Write out the listing below without alteration, omitting its pictures.

### PROVIDED DATA
------------------------------------

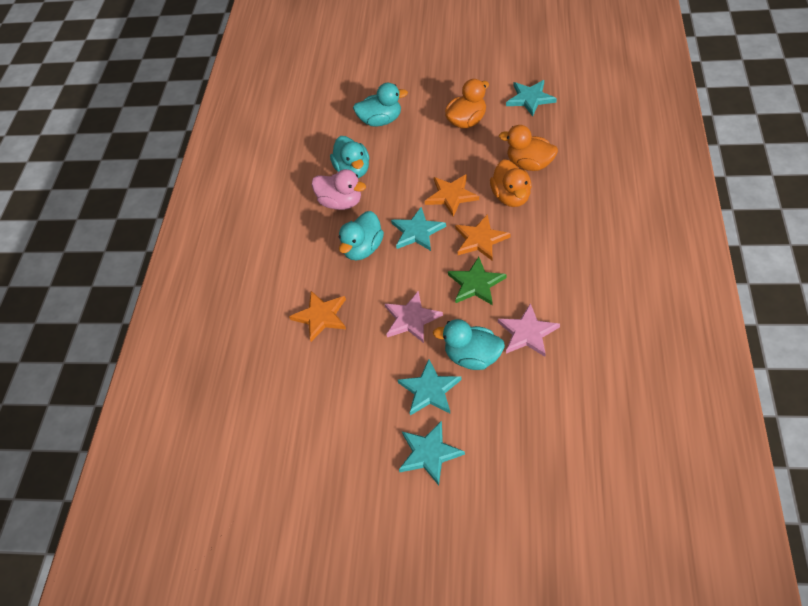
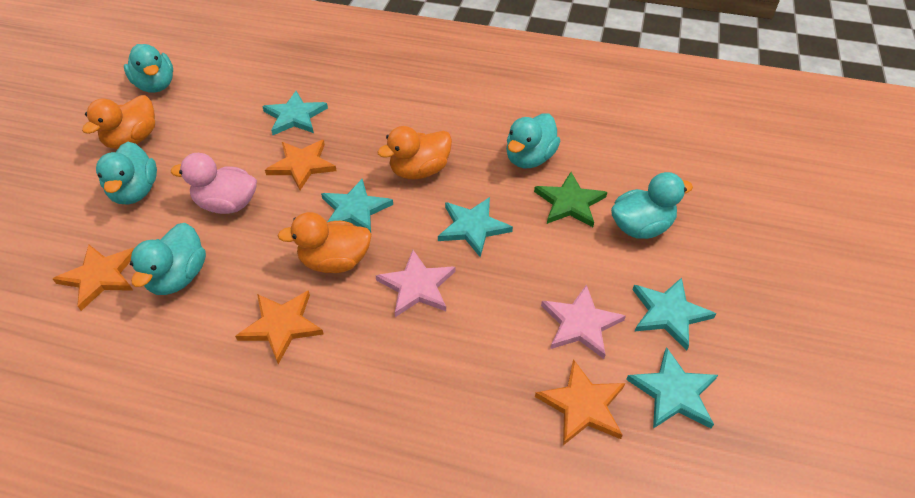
orange star: 3 -> 4
turquoise duck: 4 -> 5
turquoise star: 4 -> 5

------------------------------------

### EXERCISE ANSWER
orange star: 3 -> 4
turquoise duck: 4 -> 5
turquoise star: 4 -> 5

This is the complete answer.